'''

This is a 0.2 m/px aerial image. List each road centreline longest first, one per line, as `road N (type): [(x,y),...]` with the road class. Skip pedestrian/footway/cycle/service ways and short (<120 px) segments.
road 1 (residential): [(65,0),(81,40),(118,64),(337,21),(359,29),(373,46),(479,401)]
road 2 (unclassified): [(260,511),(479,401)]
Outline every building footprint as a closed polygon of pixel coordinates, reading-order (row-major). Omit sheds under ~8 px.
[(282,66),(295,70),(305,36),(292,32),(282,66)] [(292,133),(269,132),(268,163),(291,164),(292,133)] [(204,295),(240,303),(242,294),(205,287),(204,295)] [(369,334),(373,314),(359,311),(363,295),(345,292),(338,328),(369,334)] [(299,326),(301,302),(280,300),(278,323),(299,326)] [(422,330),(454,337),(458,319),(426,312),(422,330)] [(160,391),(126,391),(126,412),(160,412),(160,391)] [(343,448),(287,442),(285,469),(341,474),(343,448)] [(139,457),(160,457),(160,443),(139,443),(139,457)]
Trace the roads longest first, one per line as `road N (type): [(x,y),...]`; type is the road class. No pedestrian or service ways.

'''

> _Short exercise_
Reproduce each of the records above verbatim, line for line, with nothing added or left out.

> _Right answer_
This is a 0.2 m/px aerial image. List each road centreline longest first, one per line, as `road N (type): [(x,y),...]` with the road class. Skip pedestrian/footway/cycle/service ways and short (<120 px) segments.
road 1 (residential): [(65,0),(81,40),(118,64),(337,21),(359,29),(373,46),(479,401)]
road 2 (unclassified): [(260,511),(479,401)]
Outline every building footprint as a closed polygon of pixel coordinates, reading-order (row-major). Omit sheds under ~8 px.
[(282,66),(295,70),(305,36),(292,32),(282,66)] [(292,133),(269,132),(268,163),(291,164),(292,133)] [(204,295),(240,303),(242,294),(205,287),(204,295)] [(369,334),(373,314),(359,311),(363,295),(345,292),(338,328),(369,334)] [(299,326),(301,302),(280,300),(278,323),(299,326)] [(422,330),(454,337),(458,319),(426,312),(422,330)] [(160,391),(126,391),(126,412),(160,412),(160,391)] [(343,448),(287,442),(285,469),(341,474),(343,448)] [(139,457),(160,457),(160,443),(139,443),(139,457)]
Trace the roads longest first, one per line as `road N (type): [(x,y),...]`; type is the road class. No pedestrian or service ways.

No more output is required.